• [TASK STATEMENT]:
Any images in the records should be skipped; transcribe the rest exactly.

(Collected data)
::::

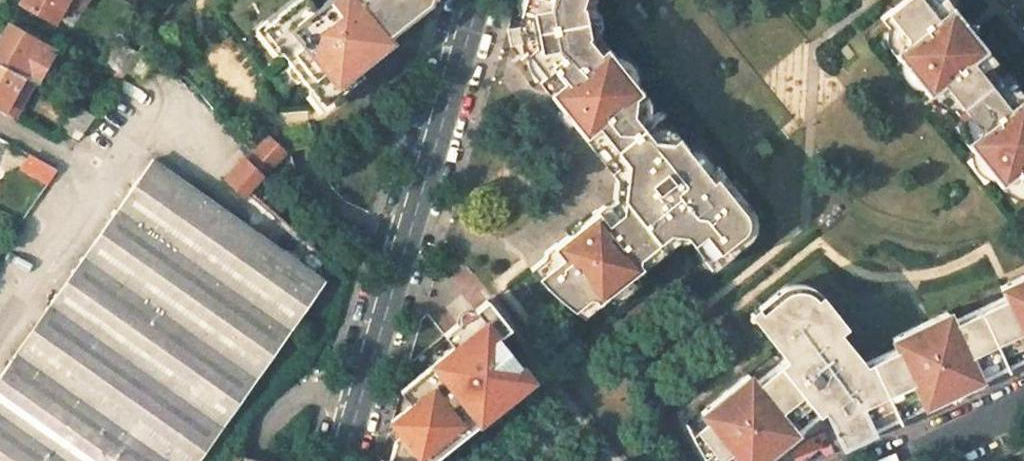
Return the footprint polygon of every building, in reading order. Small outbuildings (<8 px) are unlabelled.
[(21,3),(55,22),(66,2),(81,10),(87,0),(23,0),(21,3)] [(294,30),(337,84),(371,58),(392,42),(389,38),(427,7),(429,0),(333,0),(294,30)] [(608,47),(600,53),(588,35),(590,33),(584,5),(581,3),(582,0),(525,0),(521,16),(530,19),(531,26),(508,32),(512,47),(536,42),(537,48),(528,55),(545,76),(539,81),(564,112),(603,161),(655,120),(636,96),(643,90),(608,47)] [(998,185),(1008,177),(1023,196),(1023,89),(1018,82),(1010,88),(991,66),(999,60),(953,0),(904,0),(882,18),(904,45),(894,53),(929,99),(939,91),(972,132),(962,140),(998,185)] [(9,24),(0,41),(0,64),(23,77),(39,85),(58,51),(38,41),(9,24)] [(139,54),(112,38),(100,61),(124,75),(139,54)] [(0,64),(0,107),(5,110),(23,77),(0,64)] [(39,85),(23,77),(5,110),(20,119),(39,85)] [(95,117),(52,93),(38,120),(78,140),(95,117)] [(767,223),(720,163),(708,171),(680,135),(671,141),(655,120),(603,161),(616,178),(618,186),(619,192),(612,194),(566,230),(545,247),(545,254),(529,267),(533,272),(549,290),(565,304),(582,316),(688,233),(713,266),(767,223)] [(287,151),(268,138),(249,160),(246,158),(226,180),(244,196),(249,190),(266,173),(287,151)] [(56,170),(31,156),(22,170),(48,184),(56,170)] [(153,160),(0,376),(0,460),(198,460),(324,281),(153,160)] [(1023,359),(1023,273),(1001,284),(1005,293),(951,319),(947,309),(890,336),(895,345),(852,365),(848,359),(854,353),(834,327),(841,321),(815,288),(804,283),(799,282),(791,282),(781,285),(745,313),(782,358),(751,382),(744,373),(695,412),(702,420),(687,432),(696,443),(700,454),(705,460),(764,460),(794,437),(792,434),(823,410),(829,418),(844,449),(873,435),(871,430),(924,406),(926,410),(982,384),(980,379),(1023,359)] [(537,383),(505,340),(515,333),(489,299),(445,333),(455,344),(404,387),(416,401),(393,418),(400,426),(390,460),(380,457),(379,460),(441,460),(537,383)]
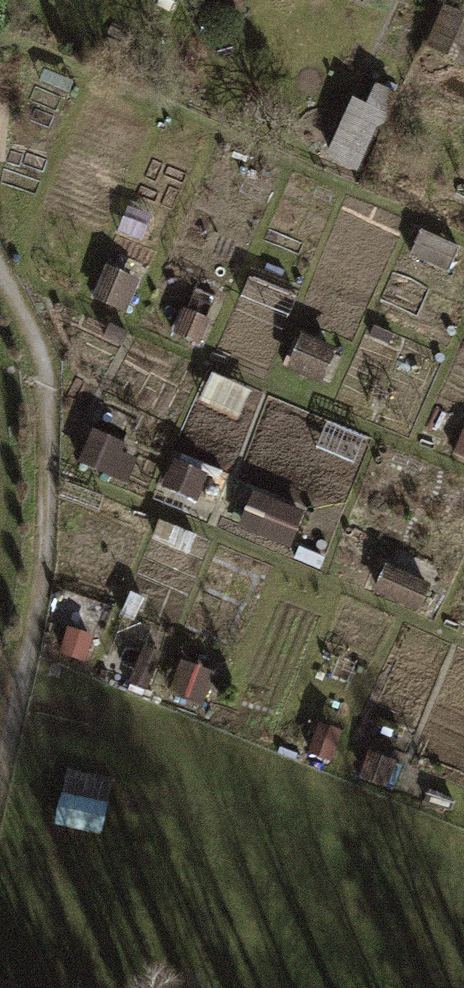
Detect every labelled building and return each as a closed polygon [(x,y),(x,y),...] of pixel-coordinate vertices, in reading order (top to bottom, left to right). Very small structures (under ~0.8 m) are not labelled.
[(145,286),(106,269),(93,301),(132,317),(145,286)] [(301,295),(253,274),(242,301),(289,321),(301,295)] [(218,327),(185,312),(172,342),(205,356),(218,327)] [(340,355),(305,340),(293,369),(328,383),(340,355)] [(251,391),(209,373),(197,400),(239,418),(251,391)] [(311,416),(271,399),(258,428),(298,446),(311,416)] [(145,453),(92,431),(78,465),(130,488),(145,453)] [(213,481),(179,466),(168,493),(201,508),(213,481)] [(285,507),(250,492),(232,533),(267,548),(285,507)] [(202,543),(164,527),(158,541),(196,557),(202,543)] [(442,564),(414,549),(389,595),(417,610),(442,564)] [(99,629),(69,616),(53,652),(83,665),(99,629)] [(219,679),(186,665),(171,701),(204,715),(219,679)] [(399,753),(370,741),(354,780),(382,792),(399,753)]
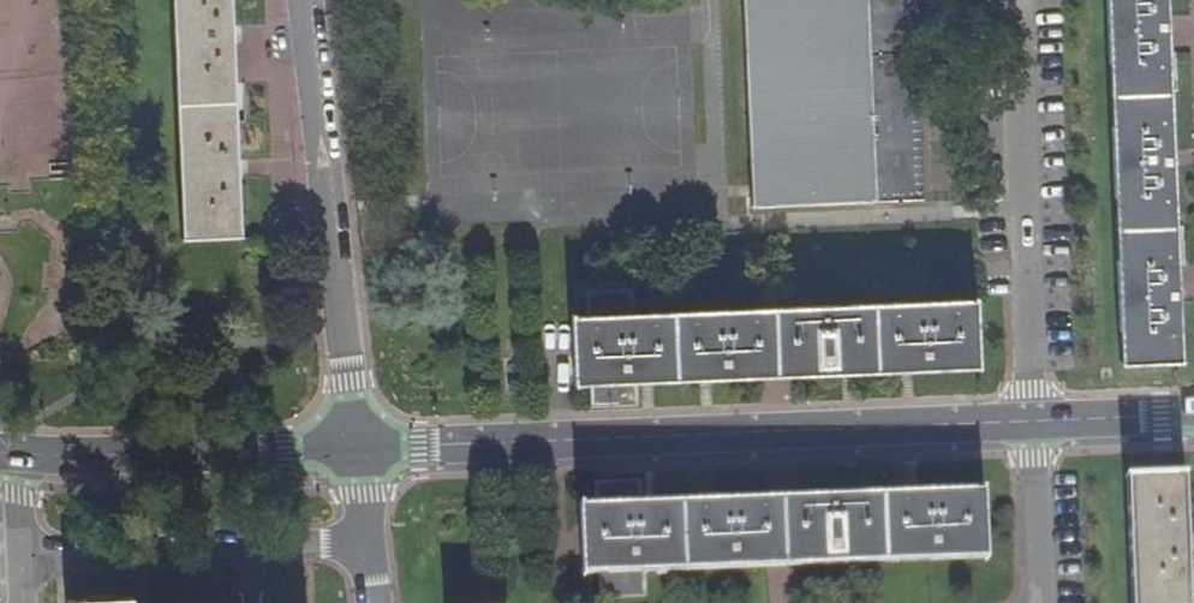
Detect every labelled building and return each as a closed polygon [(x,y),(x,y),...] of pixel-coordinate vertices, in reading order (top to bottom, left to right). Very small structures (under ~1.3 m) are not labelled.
[(178,240),(235,237),(233,179),(226,0),(169,0),(178,240)] [(916,0),(743,0),(751,184),(752,197),(752,207),(870,203),(871,207),(878,206),(923,206),(916,0)] [(1121,365),(1176,363),(1173,279),(1168,163),(1162,32),(1161,0),(1105,0),(1121,365)] [(584,292),(588,397),(634,395),(634,376),(913,364),(975,361),(972,302),(636,313),(630,313),(630,290),(584,292)] [(634,395),(588,397),(588,408),(635,407),(634,395)] [(1130,602),(1189,602),(1187,550),(1184,475),(1125,477),(1130,602)] [(595,550),(597,601),(644,599),(643,571),(768,564),(801,562),(984,551),(982,495),(801,501),(639,507),(638,480),(592,483),(594,534),(595,550)]
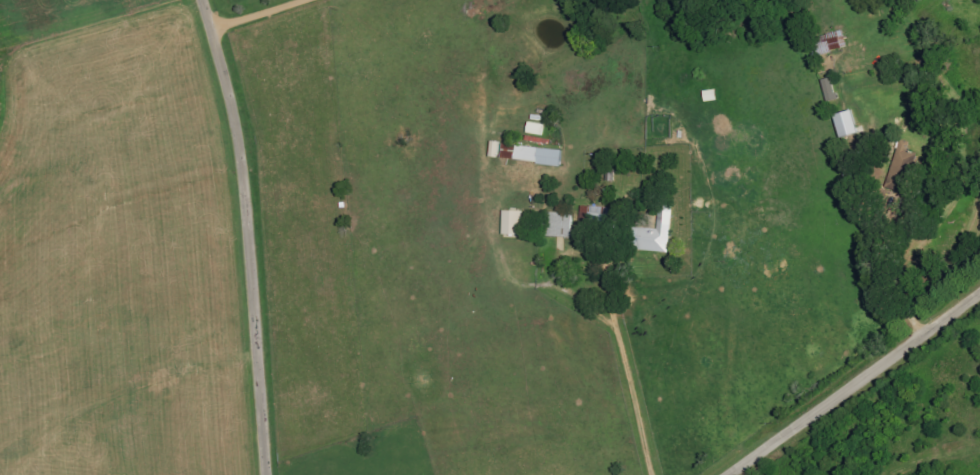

::::

• [WRITTEN REPLY]:
Return the footprint polygon of every building, in reading order. Small outbuildings (<8 px) are unlabelled.
[(21,3),(55,22),(66,2),(81,10),(87,0),(23,0),(21,3)] [(294,30),(337,84),(371,58),(392,42),(389,38),(427,7),(429,0),(333,0),(294,30)] [(608,47),(600,53),(588,35),(590,33),(584,5),(581,3),(582,0),(525,0),(521,16),(530,19),(531,26),(508,32),(512,47),(536,42),(537,48),(528,55),(545,76),(539,81),(564,112),(603,161),(655,120),(636,96),(643,90),(608,47)] [(998,185),(1008,177),(1023,196),(1023,89),(1018,82),(1010,88),(991,66),(999,60),(953,0),(904,0),(882,18),(904,45),(894,53),(929,99),(939,91),(972,132),(962,140),(998,185)] [(9,24),(0,41),(0,64),(23,77),(39,85),(58,51),(38,41),(9,24)] [(139,54),(112,38),(100,61),(124,75),(139,54)] [(0,64),(0,107),(5,110),(23,77),(0,64)] [(39,85),(23,77),(5,110),(20,119),(39,85)] [(95,117),(52,93),(38,120),(78,140),(95,117)] [(767,223),(720,163),(708,171),(680,135),(671,141),(655,120),(603,161),(616,178),(618,186),(619,192),(612,194),(566,230),(545,247),(545,254),(529,267),(533,272),(549,290),(565,304),(582,316),(688,233),(713,266),(767,223)] [(287,151),(268,138),(249,160),(246,158),(226,180),(244,196),(249,190),(266,173),(287,151)] [(56,170),(31,156),(22,170),(48,184),(56,170)] [(153,160),(0,376),(0,460),(198,460),(324,281),(153,160)] [(1023,359),(1023,273),(1001,284),(1005,293),(951,319),(947,309),(890,336),(895,345),(852,365),(848,359),(854,353),(834,327),(841,321),(815,288),(804,283),(799,282),(791,282),(781,285),(745,313),(782,358),(751,382),(744,373),(695,412),(702,420),(687,432),(696,443),(700,454),(705,460),(764,460),(794,437),(792,434),(823,410),(829,418),(844,449),(873,435),(871,430),(924,406),(926,410),(982,384),(980,379),(1023,359)] [(537,383),(505,340),(515,333),(489,299),(445,333),(455,344),(404,387),(416,401),(393,418),(400,426),(390,460),(380,457),(379,460),(441,460),(537,383)]
Detect every labelled building and return each as a closed polygon [(x,y),(x,y),...] of pixel-coordinate vertices, in reading order (top to bottom, left to right). Very small structures (under ~0.8 m) are not labelled.
[(145,286),(106,269),(93,301),(132,317),(145,286)] [(301,295),(253,274),(242,301),(289,321),(301,295)] [(218,327),(185,312),(172,342),(205,356),(218,327)] [(340,355),(305,340),(293,369),(328,383),(340,355)] [(251,391),(209,373),(197,400),(239,418),(251,391)] [(311,416),(271,399),(258,428),(298,446),(311,416)] [(145,453),(92,431),(78,465),(130,488),(145,453)] [(213,481),(179,466),(168,493),(201,508),(213,481)] [(285,507),(250,492),(232,533),(267,548),(285,507)] [(202,543),(164,527),(158,541),(196,557),(202,543)] [(442,564),(414,549),(389,595),(417,610),(442,564)] [(99,629),(69,616),(53,652),(83,665),(99,629)] [(219,679),(186,665),(171,701),(204,715),(219,679)] [(399,753),(370,741),(354,780),(382,792),(399,753)]
Detect every labelled building and return each as a closed polygon [(x,y),(x,y),...] of pixel-coordinate vertices, in reading order (top to bottom, left to right). Very small structures (under ~1.3 m) are not labelled.
[(178,240),(235,237),(233,179),(226,0),(169,0),(178,240)] [(916,0),(743,0),(751,184),(752,197),(752,207),(870,203),(871,207),(878,206),(923,206),(916,0)] [(1121,365),(1176,363),(1173,279),(1168,163),(1162,32),(1161,0),(1105,0),(1121,365)] [(584,292),(588,397),(634,395),(634,376),(913,364),(975,361),(972,302),(636,313),(630,313),(630,290),(584,292)] [(634,395),(588,397),(588,408),(635,407),(634,395)] [(1130,602),(1189,602),(1187,550),(1184,475),(1125,477),(1130,602)] [(595,550),(597,601),(644,599),(643,571),(768,564),(801,562),(984,551),(982,495),(801,501),(639,507),(638,480),(592,483),(594,534),(595,550)]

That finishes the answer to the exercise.